[Given records — start]
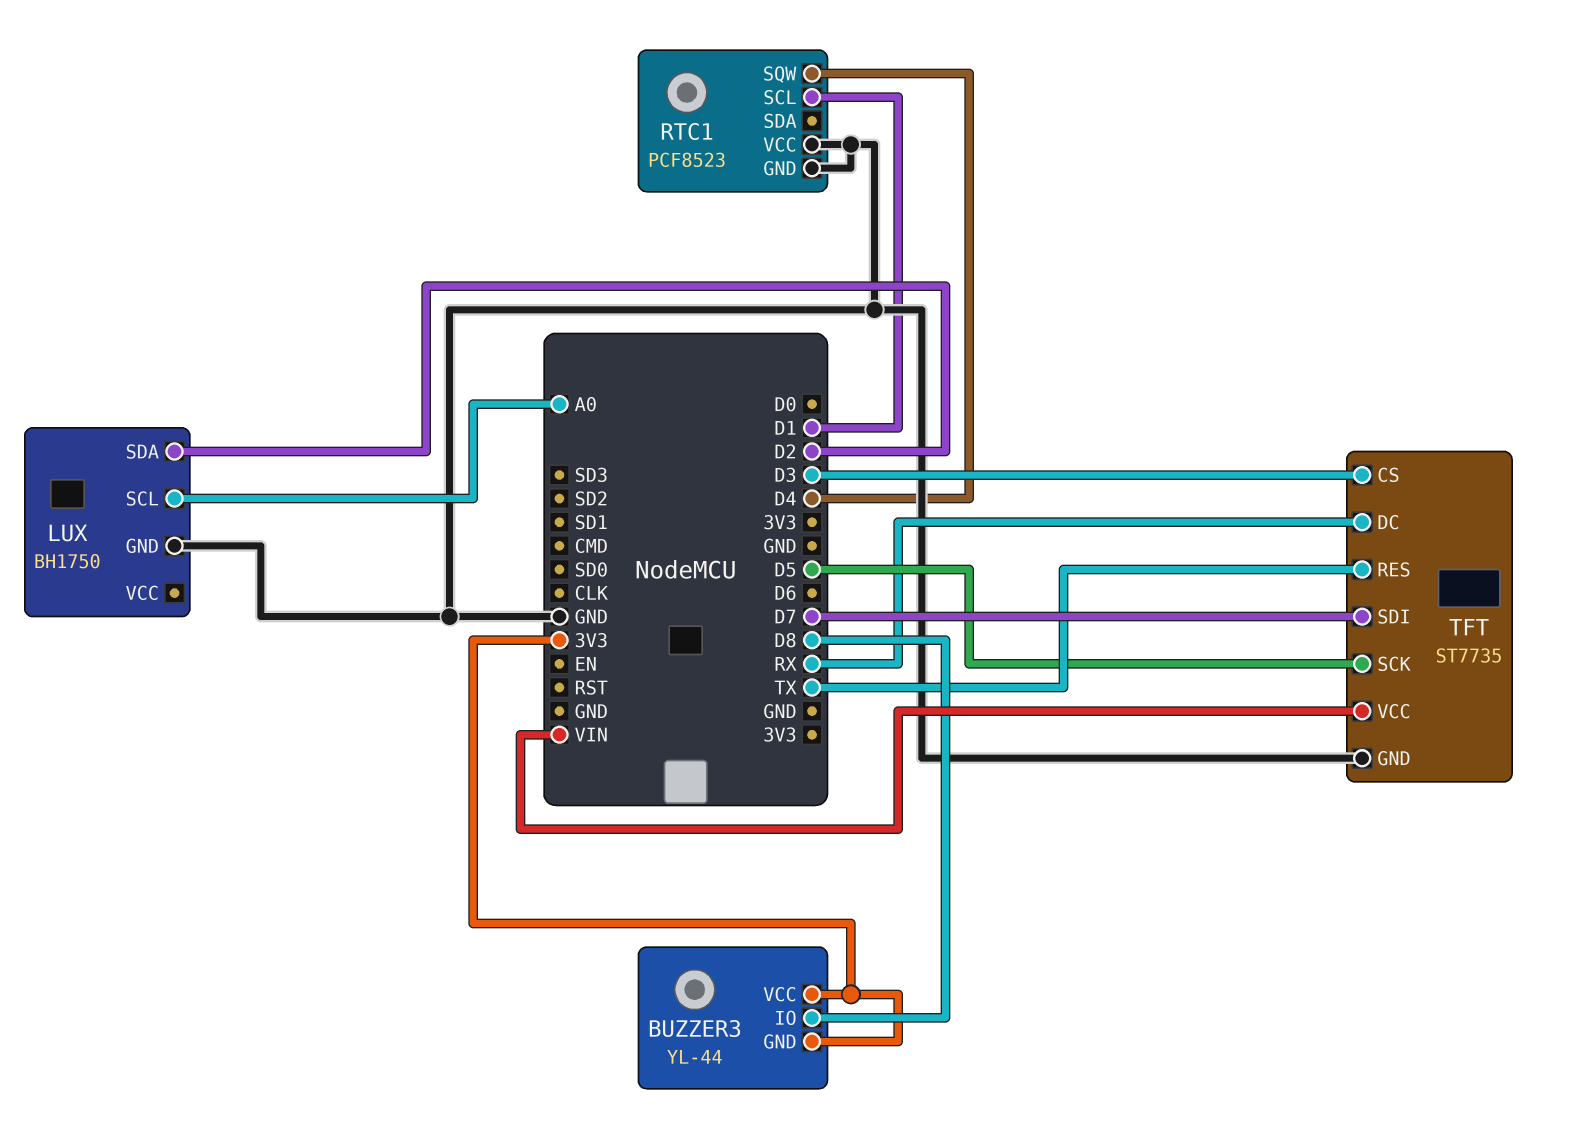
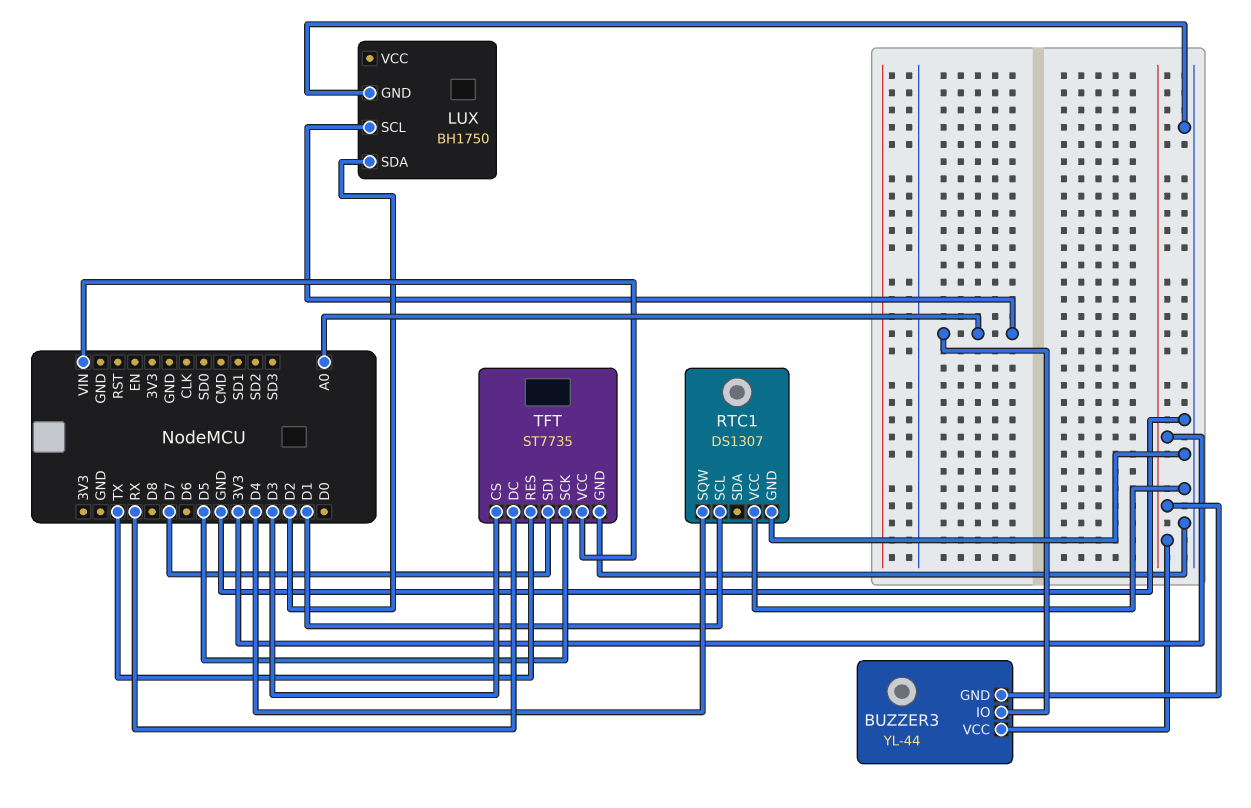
BUZZER3 pin IO: D8 -> A0
RTC1: PCF8523 -> DS1307

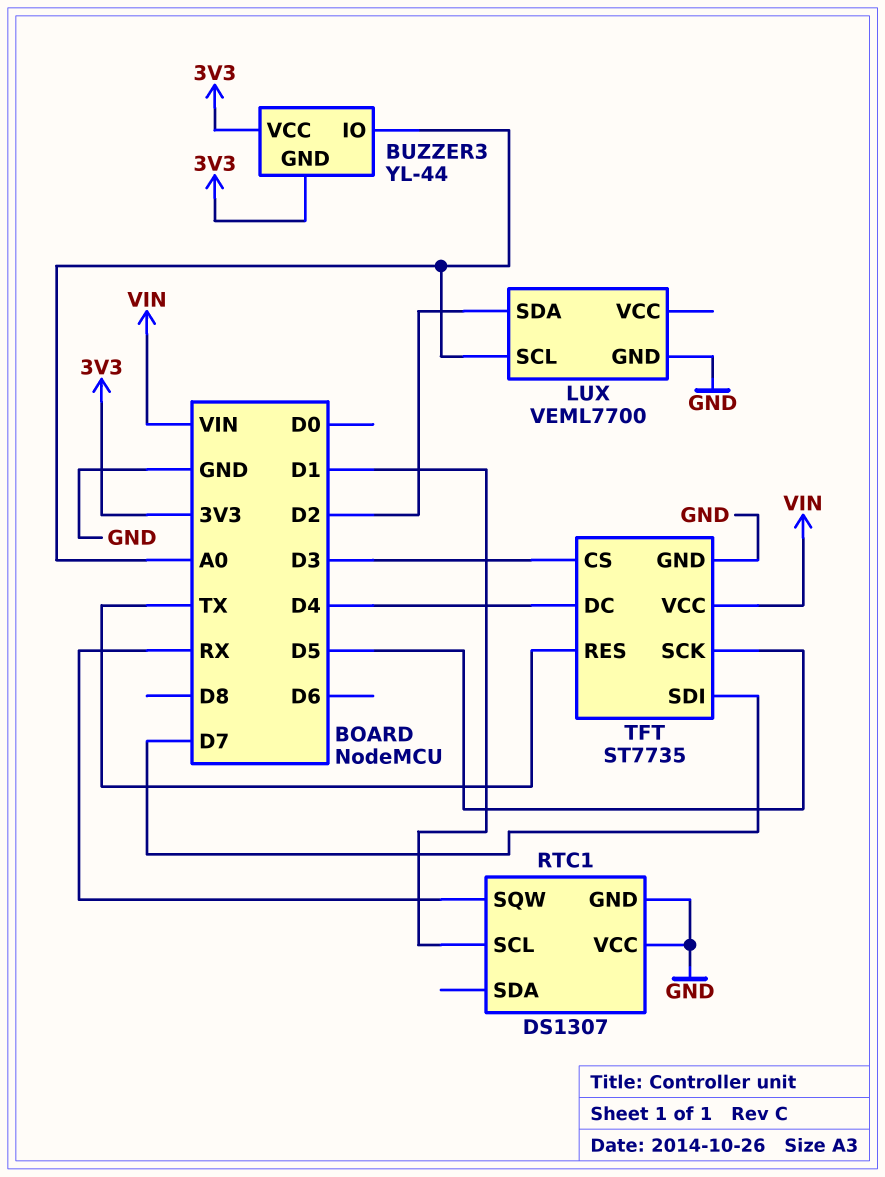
LUX: BH1750 -> VEML7700
RTC1 pin SQW: D4 -> RX
TFT pin DC: RX -> D4

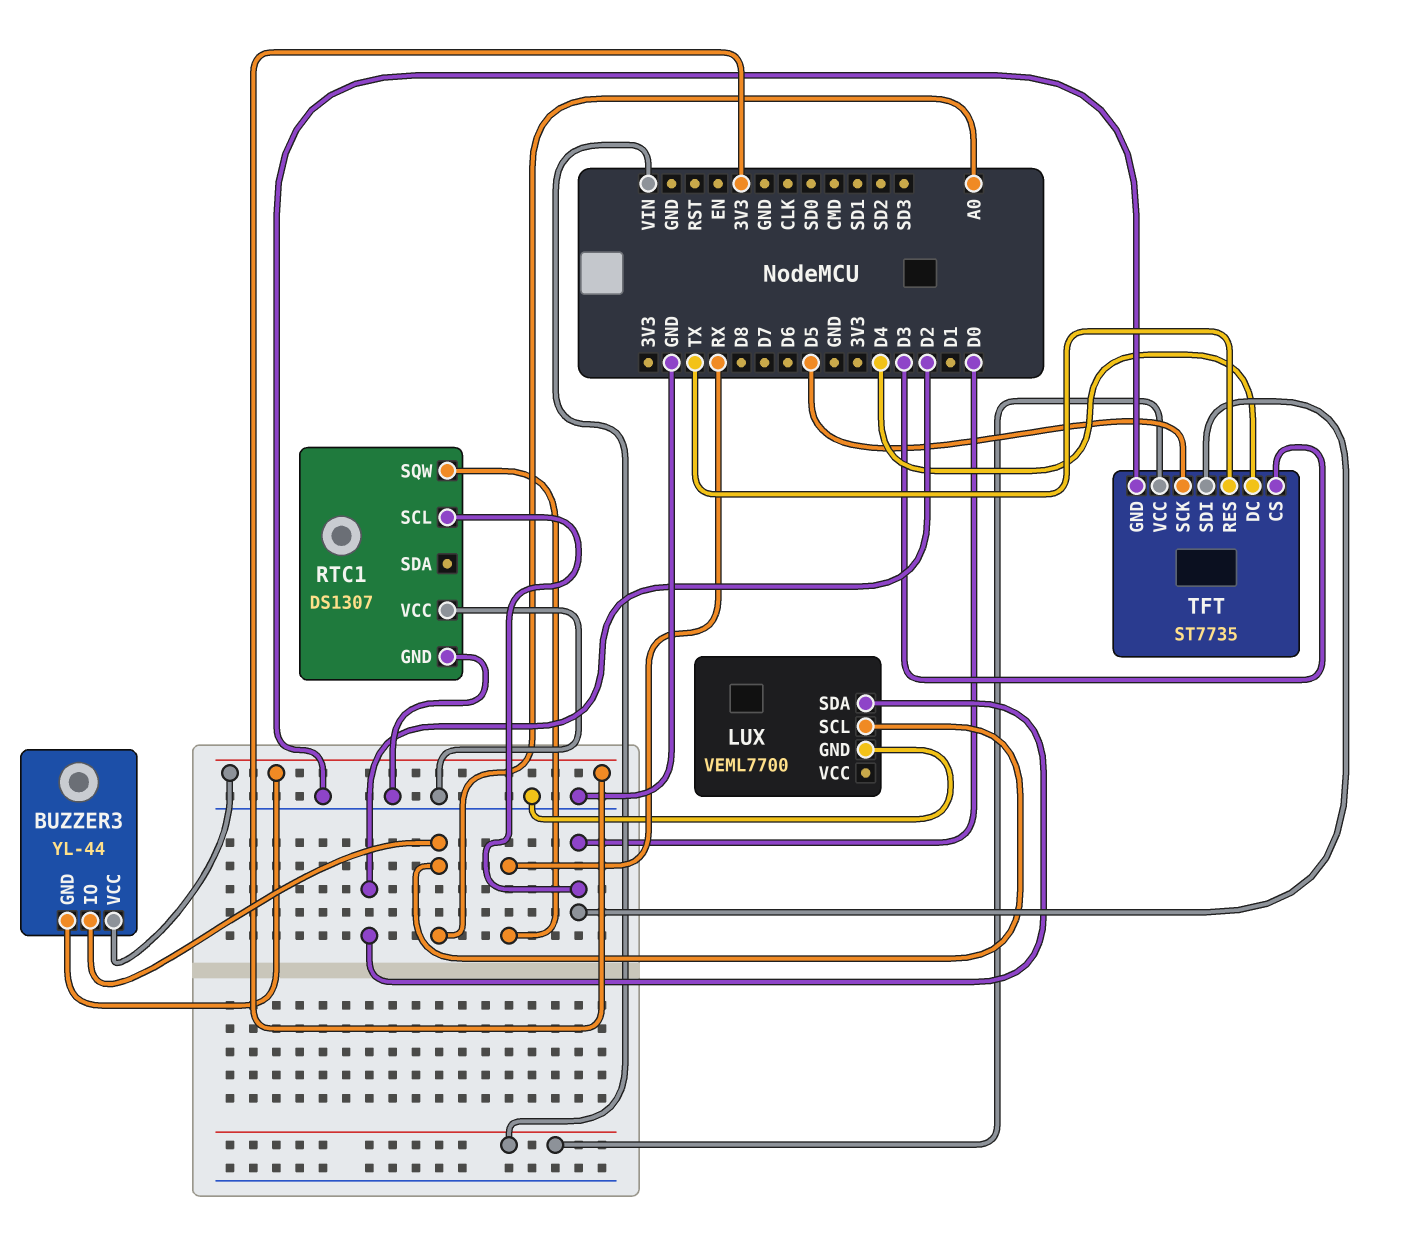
RTC1 pin SCL: D1 -> D0
TFT pin SDI: D7 -> D0

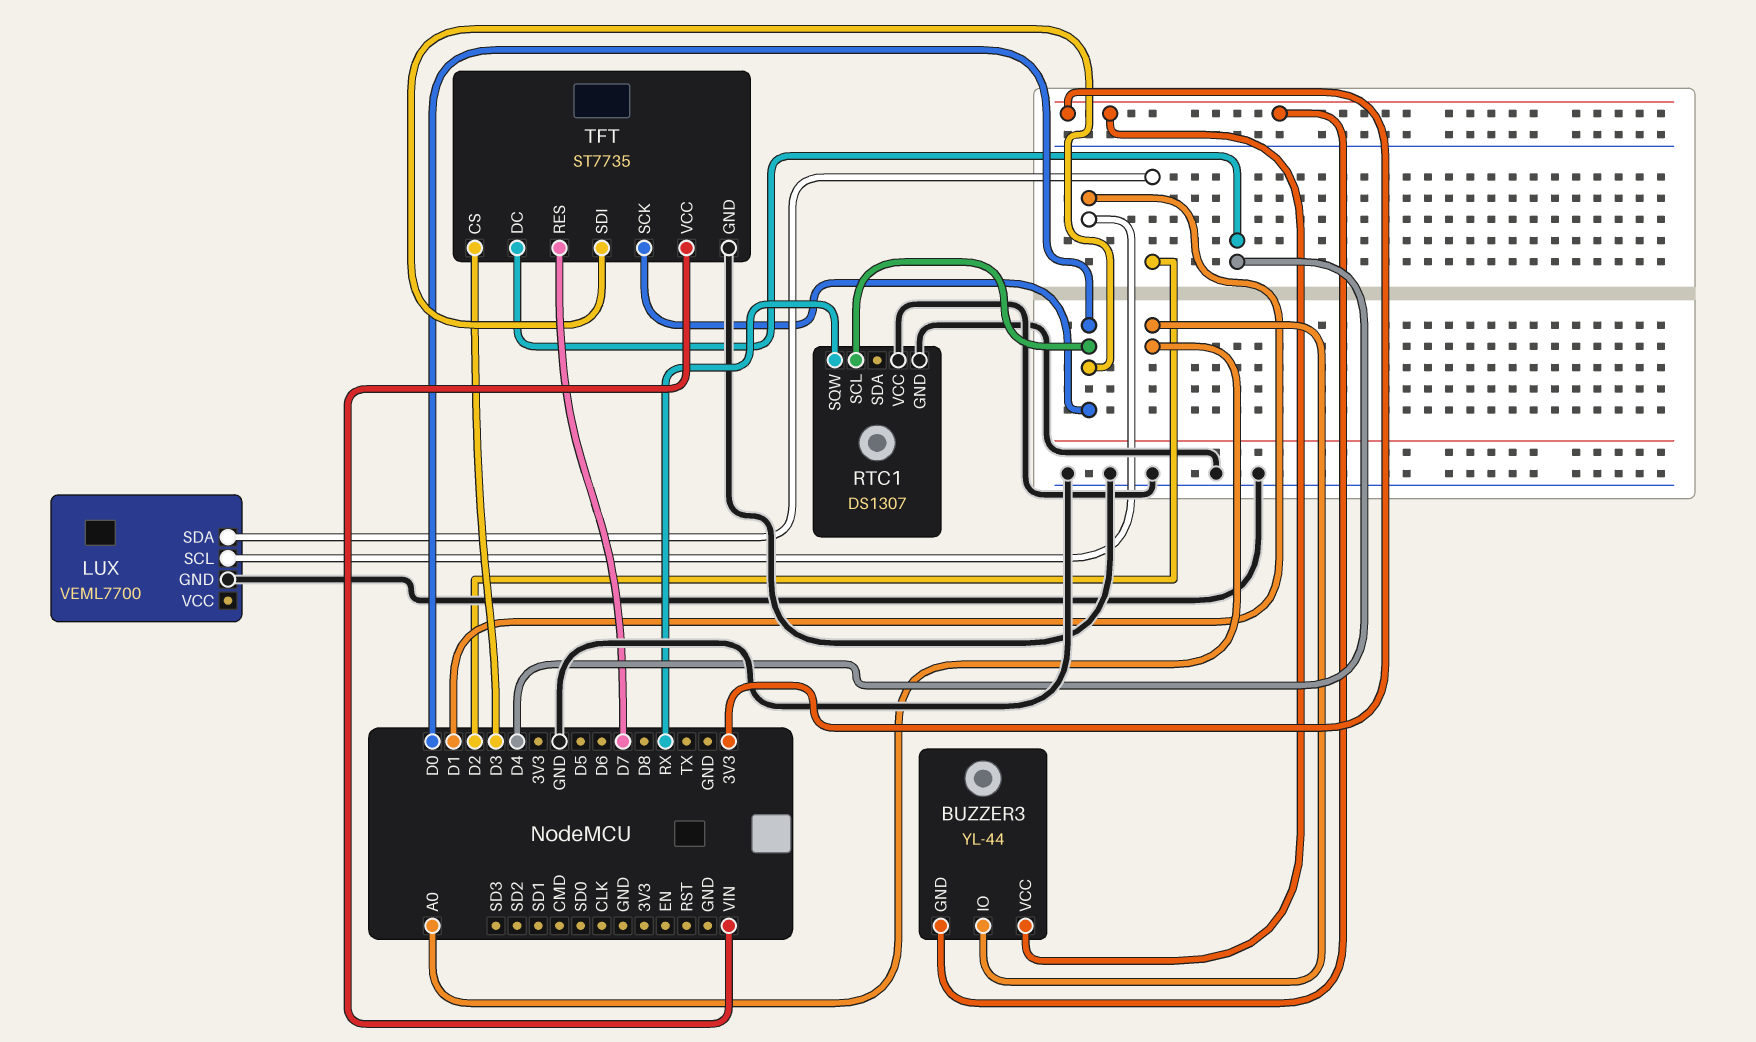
LUX pin SCL: A0 -> D1
TFT pin RES: TX -> D7
TFT pin SCK: D5 -> D0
[Given records — finish]
# [What you need to do]
Please reproduce every record exactly as written, excluding the pictures.

# [Result for this exercise]
BUZZER3 pin IO: D8 -> A0
RTC1: PCF8523 -> DS1307

LUX: BH1750 -> VEML7700
RTC1 pin SQW: D4 -> RX
TFT pin DC: RX -> D4

RTC1 pin SCL: D1 -> D0
TFT pin SDI: D7 -> D0

LUX pin SCL: A0 -> D1
TFT pin RES: TX -> D7
TFT pin SCK: D5 -> D0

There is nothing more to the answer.